Beginning at the line that contains "(602, 306) = (551, 216): green", transcribe every line up to the last one in the material below. Include no other lines.

DATA SECTION:
■ ■ ■ ■ ■ ■ ■
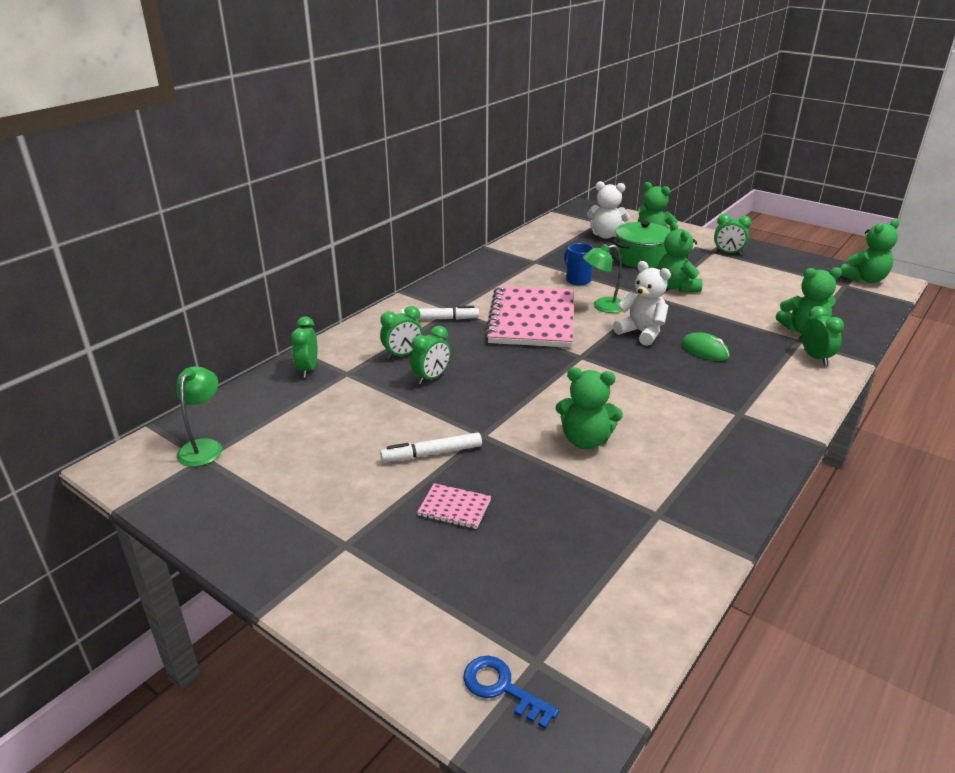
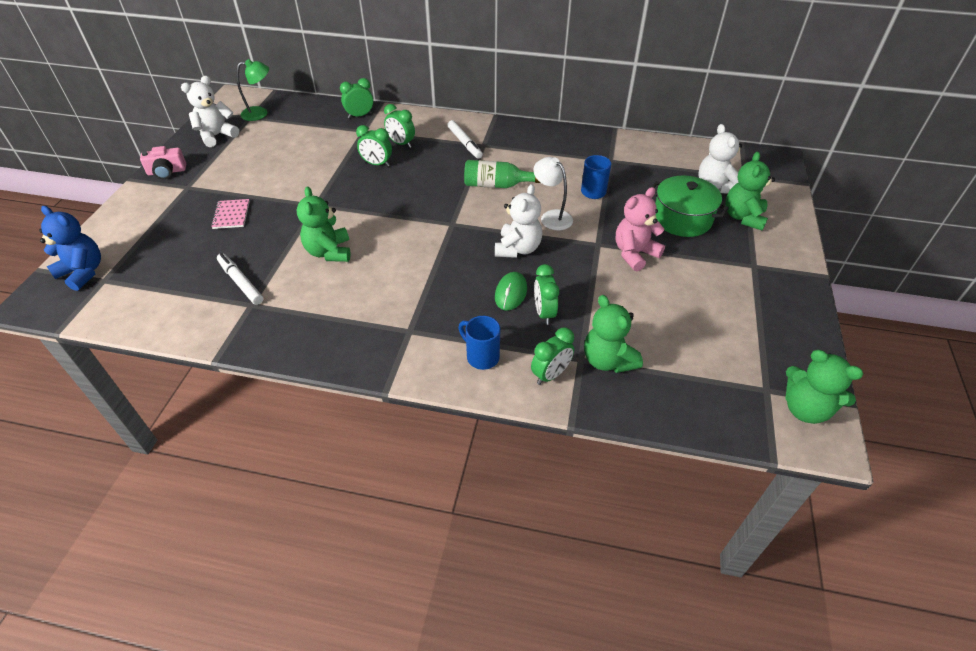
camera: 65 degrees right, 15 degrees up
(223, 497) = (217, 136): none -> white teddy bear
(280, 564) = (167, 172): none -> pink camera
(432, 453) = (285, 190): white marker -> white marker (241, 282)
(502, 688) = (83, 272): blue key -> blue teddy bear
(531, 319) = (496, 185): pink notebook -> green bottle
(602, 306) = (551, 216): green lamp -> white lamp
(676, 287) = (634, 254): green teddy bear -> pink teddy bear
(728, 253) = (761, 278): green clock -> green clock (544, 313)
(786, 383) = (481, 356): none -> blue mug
■ ■ ■ ■ ■ ■ ■
EXERCISE SOLUTION:
(602, 306) = (551, 216): green lamp -> white lamp
(676, 287) = (634, 254): green teddy bear -> pink teddy bear
(728, 253) = (761, 278): green clock -> green clock (544, 313)
(786, 383) = (481, 356): none -> blue mug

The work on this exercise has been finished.